(Object state change records)
***
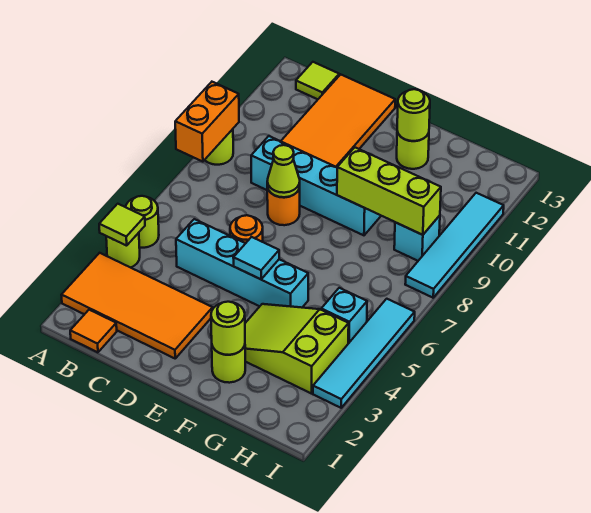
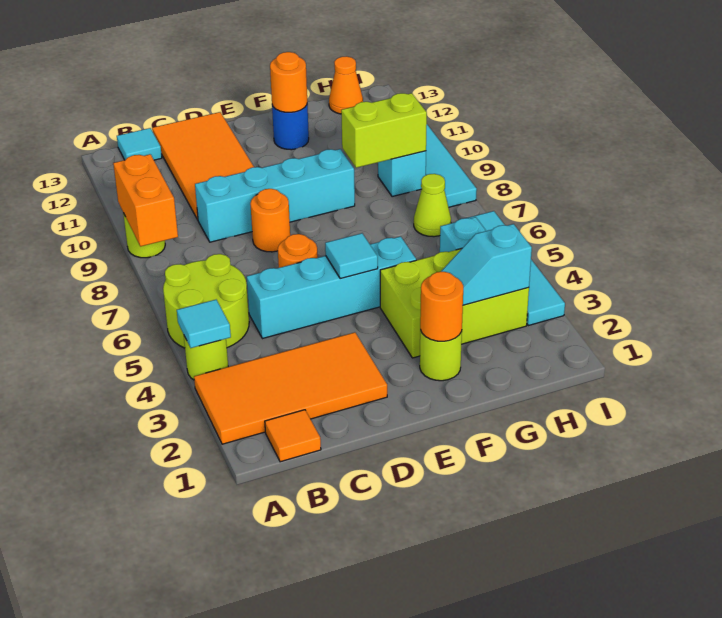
lime tile A4 level 2 -> cyan tile A4 level 2
lime round brick A5 level 1 -> lime round brick A5:B6 level 1
lime tile B13 level 1 -> cyan tile B13 level 1
lime cone D8 level 2 -> lime cone H7 level 1
lime round brick F2 level 2 -> orange round brick F2 level 2
lime slope F3:H4 level 1 top H -> lime brick F3:H4 level 1
lime brick F9:H9 level 2 -> lime brick G9:H9 level 2
lime round brick F12 level 1 -> blue round brick F12 level 1
lime round brick F12 level 2 -> orange round brick F12 level 2
none -> cyan slope G3:H3 level 2 top H
none -> orange cone H13 level 1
***
What the exercise asks: Return each line from the entries above that includes "none".

Answer to this problem:
none -> cyan slope G3:H3 level 2 top H
none -> orange cone H13 level 1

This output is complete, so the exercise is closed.